Give back all of the data exactly. Leave nothing out.

Source material
★ ★ ★
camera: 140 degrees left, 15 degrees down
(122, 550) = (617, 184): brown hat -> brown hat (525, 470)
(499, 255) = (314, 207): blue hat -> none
★ ★ ★
Answer to this problem
camera: 140 degrees left, 15 degrees down
(122, 550) = (617, 184): brown hat -> brown hat (525, 470)
(499, 255) = (314, 207): blue hat -> none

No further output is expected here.